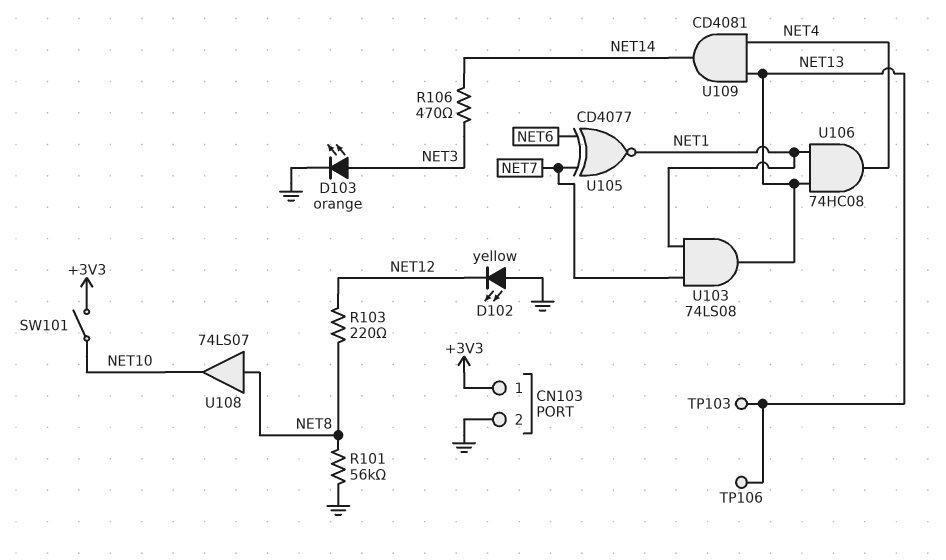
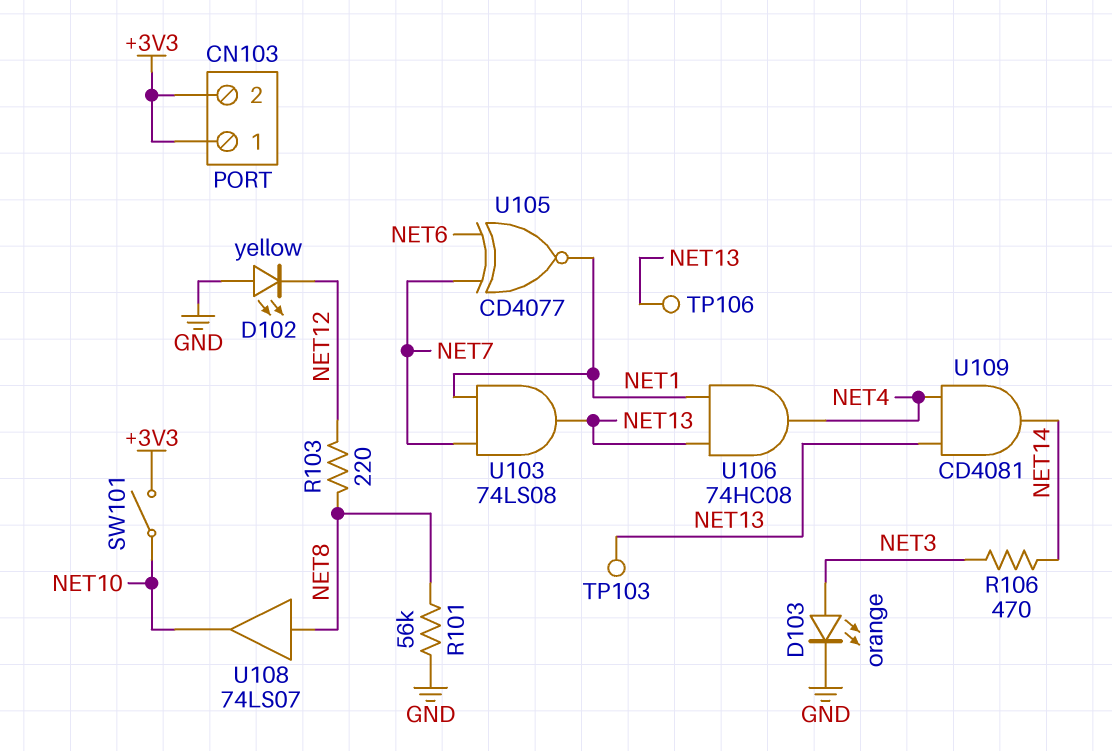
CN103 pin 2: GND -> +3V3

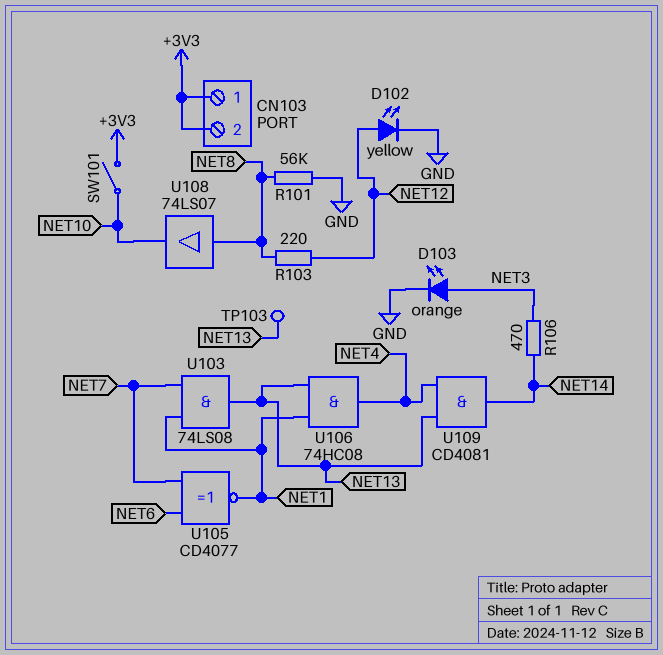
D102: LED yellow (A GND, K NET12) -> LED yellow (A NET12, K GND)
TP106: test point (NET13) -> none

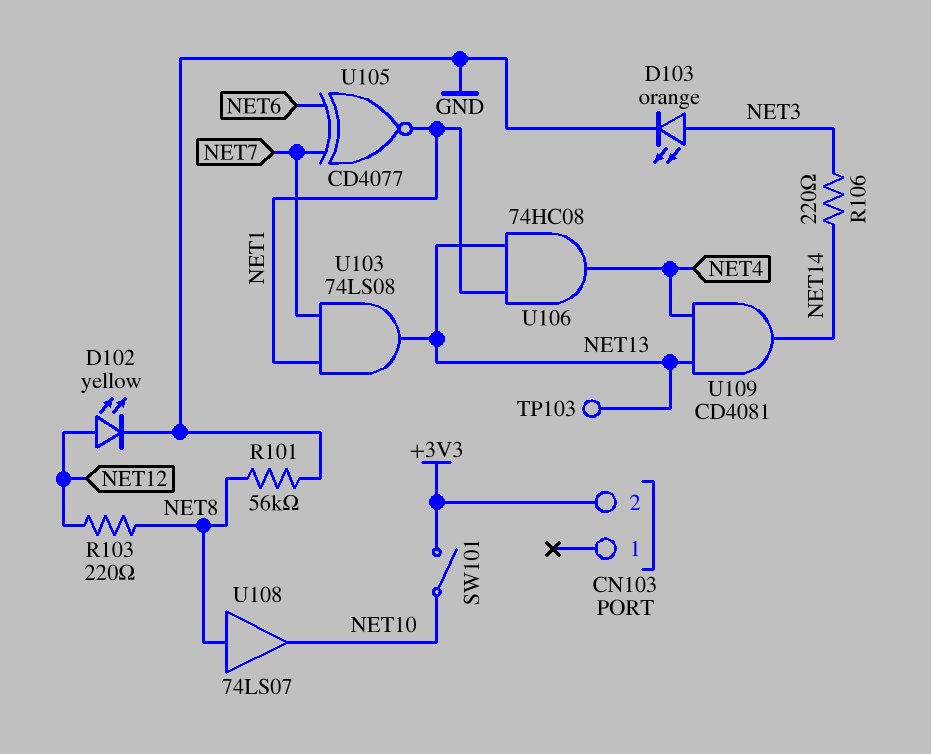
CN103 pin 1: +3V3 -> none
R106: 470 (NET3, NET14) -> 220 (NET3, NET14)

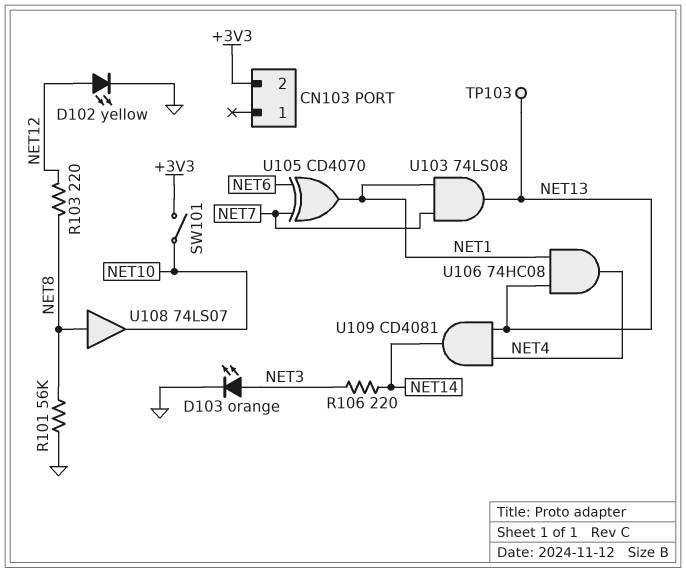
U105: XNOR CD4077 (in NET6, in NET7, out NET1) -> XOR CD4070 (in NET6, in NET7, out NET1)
---
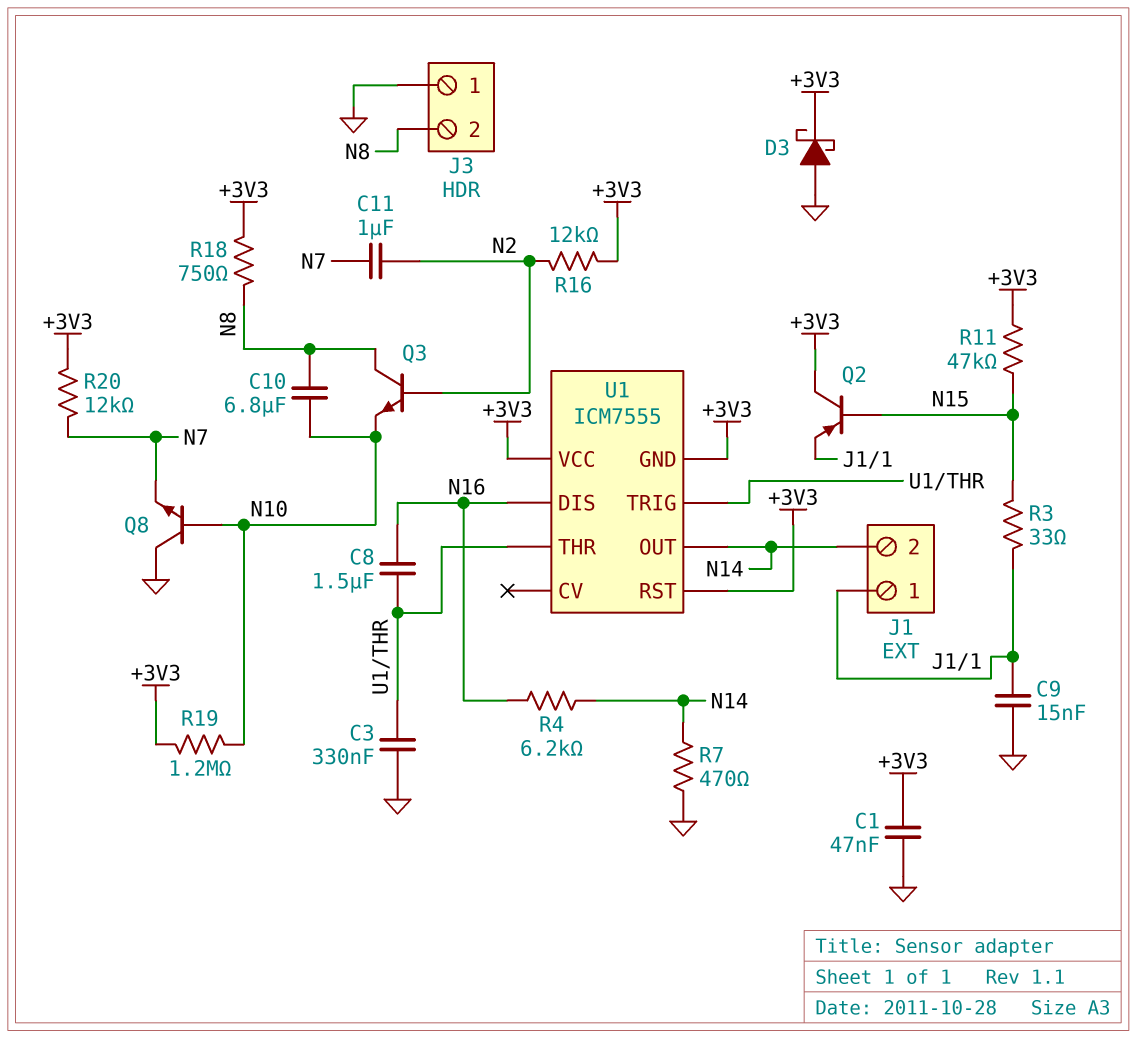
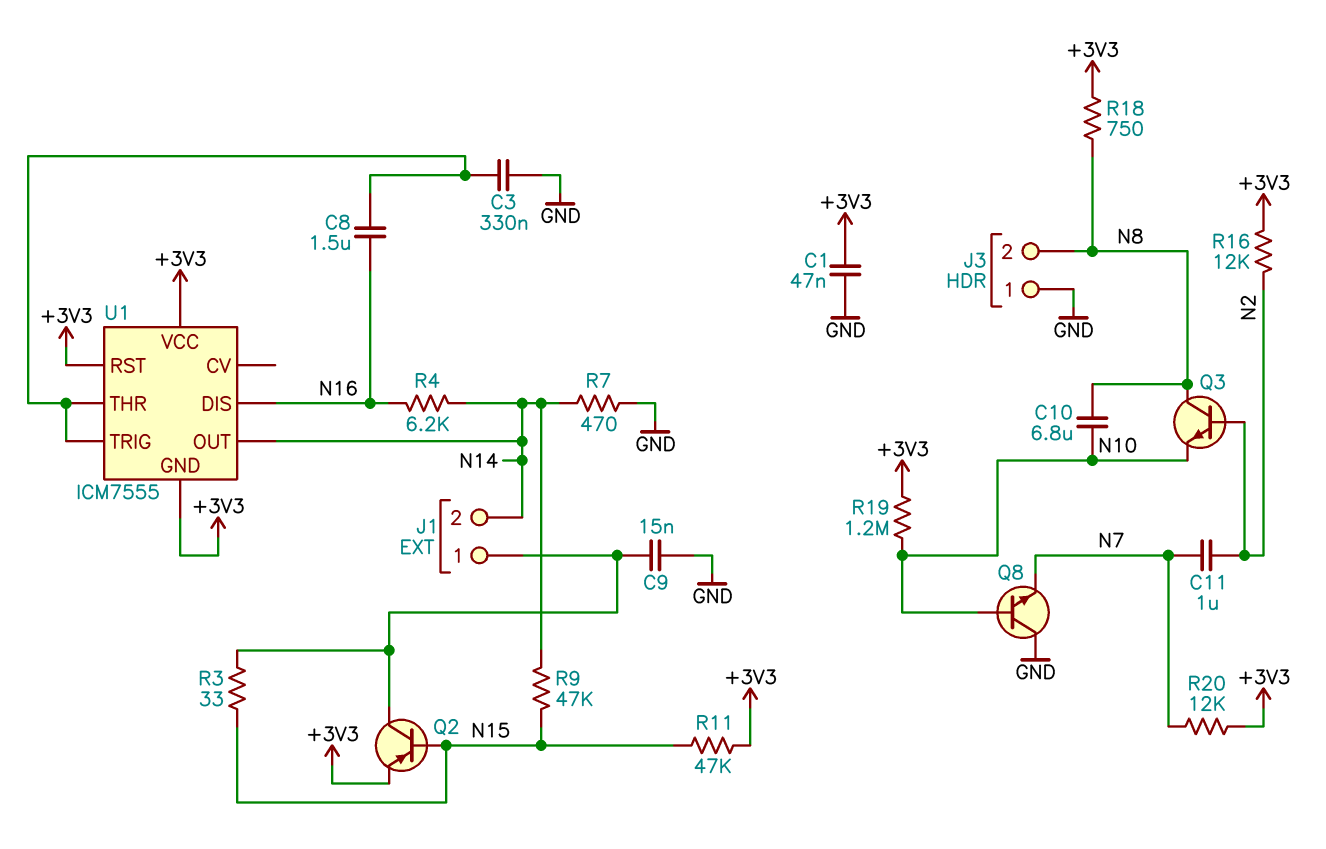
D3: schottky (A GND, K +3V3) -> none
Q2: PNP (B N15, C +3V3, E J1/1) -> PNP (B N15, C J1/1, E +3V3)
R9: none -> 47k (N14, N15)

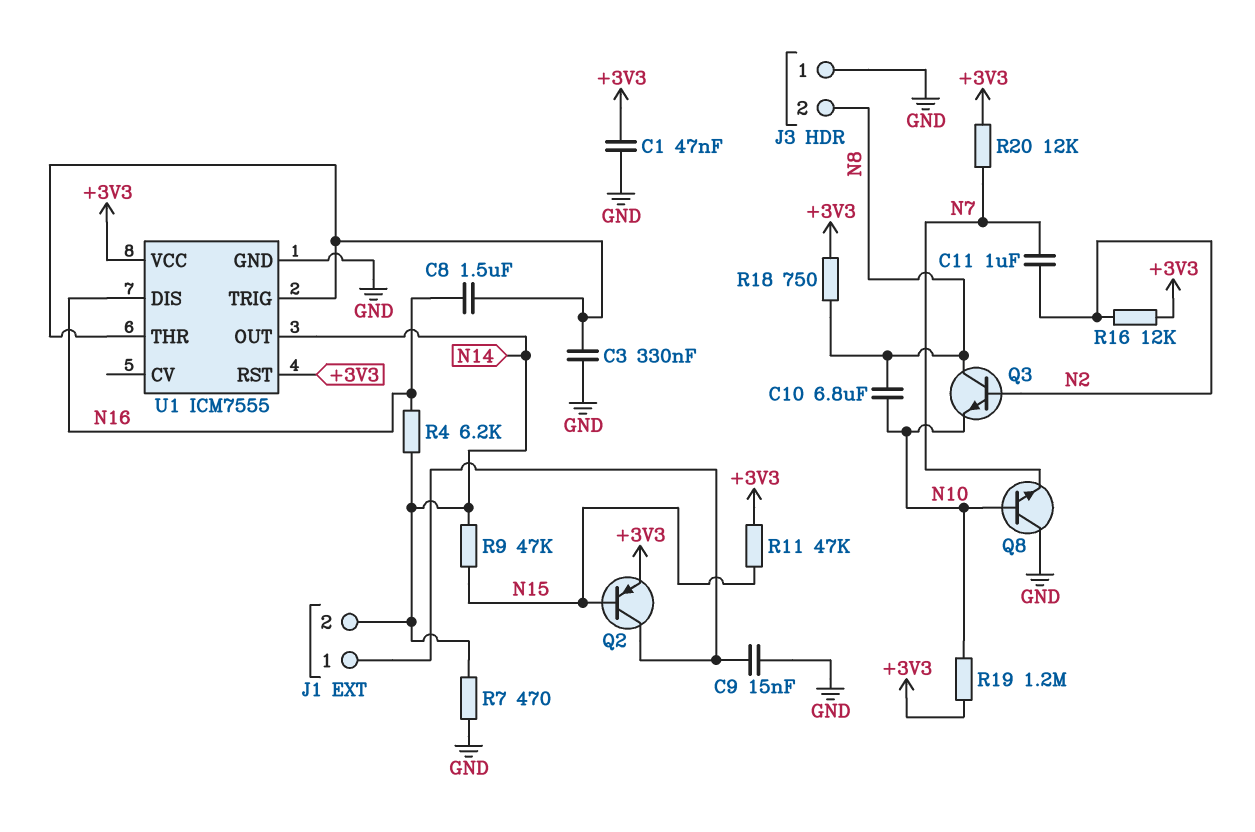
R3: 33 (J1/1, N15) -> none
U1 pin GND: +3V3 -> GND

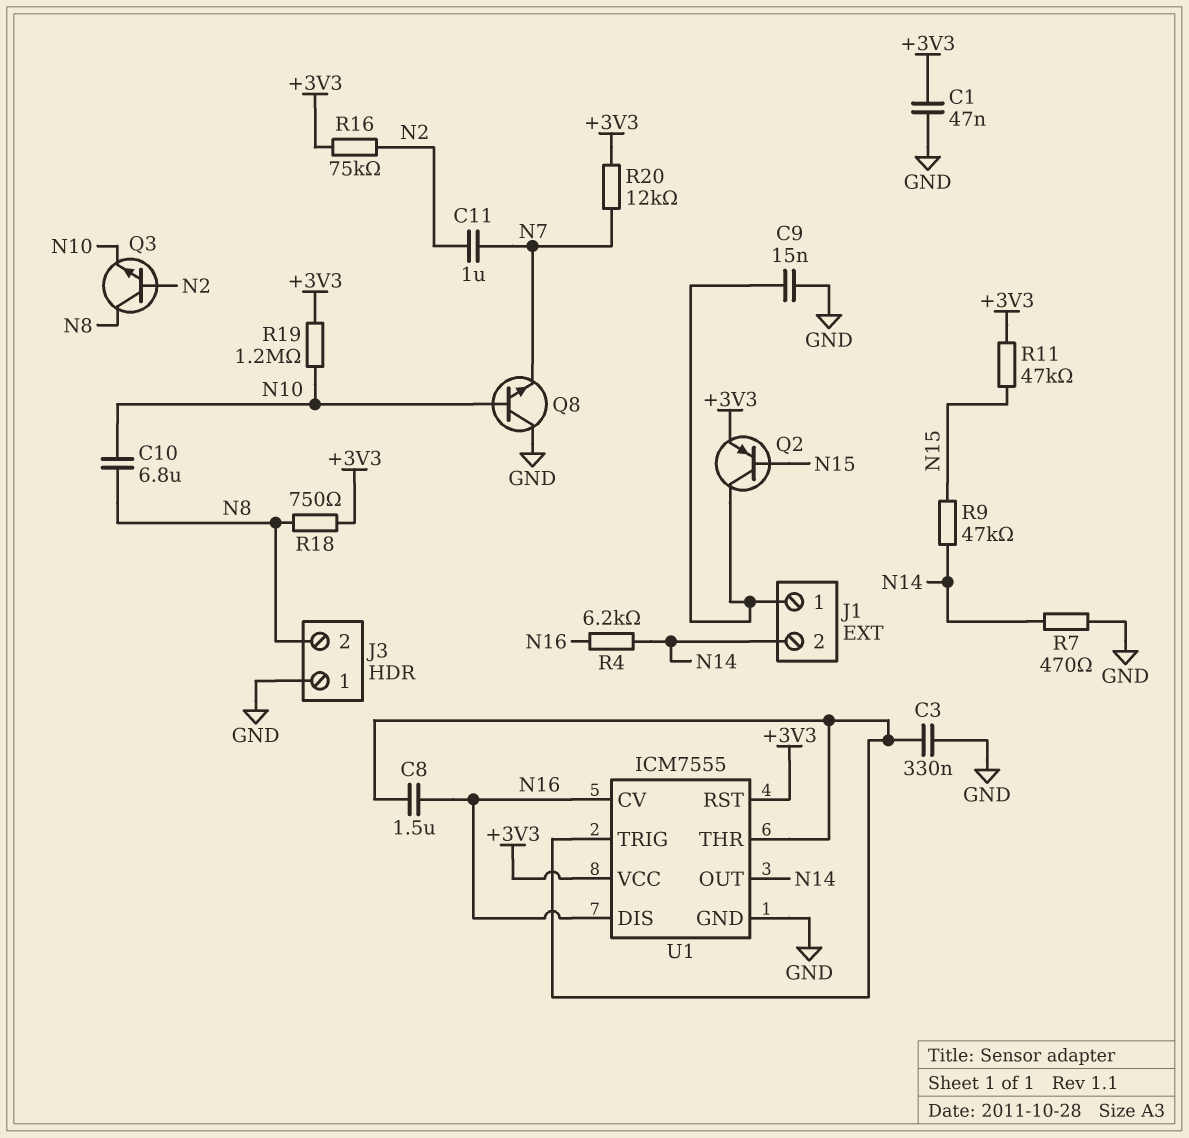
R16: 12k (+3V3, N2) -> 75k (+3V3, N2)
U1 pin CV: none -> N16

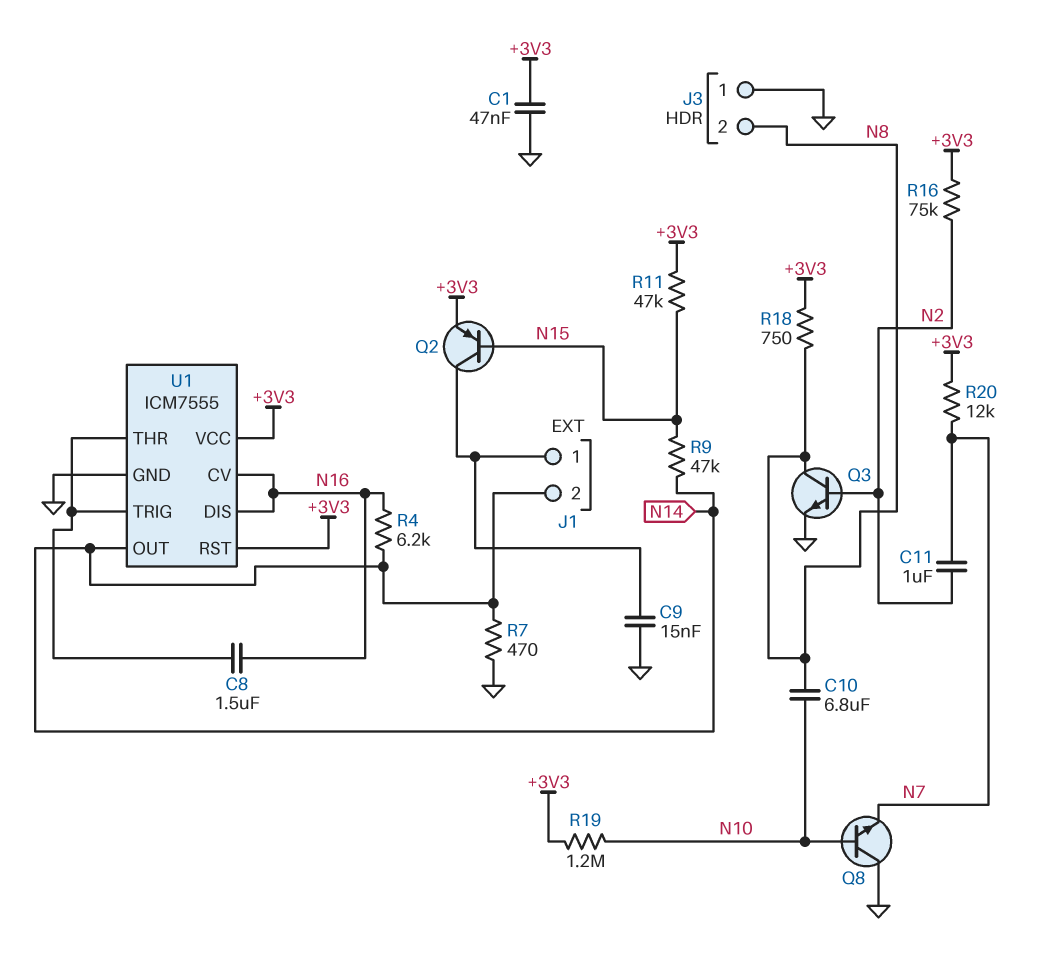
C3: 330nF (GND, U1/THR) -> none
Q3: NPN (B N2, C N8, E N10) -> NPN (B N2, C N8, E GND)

## Directions
Only the lines above starting with the one with "C3: 330nF (GND, U1/THR) -> none" and going through the one with "Q3: NPN (B N2, C" are to be copied, word for word and with both ends kept.

## Your response
C3: 330nF (GND, U1/THR) -> none
Q3: NPN (B N2, C N8, E N10) -> NPN (B N2, C N8, E GND)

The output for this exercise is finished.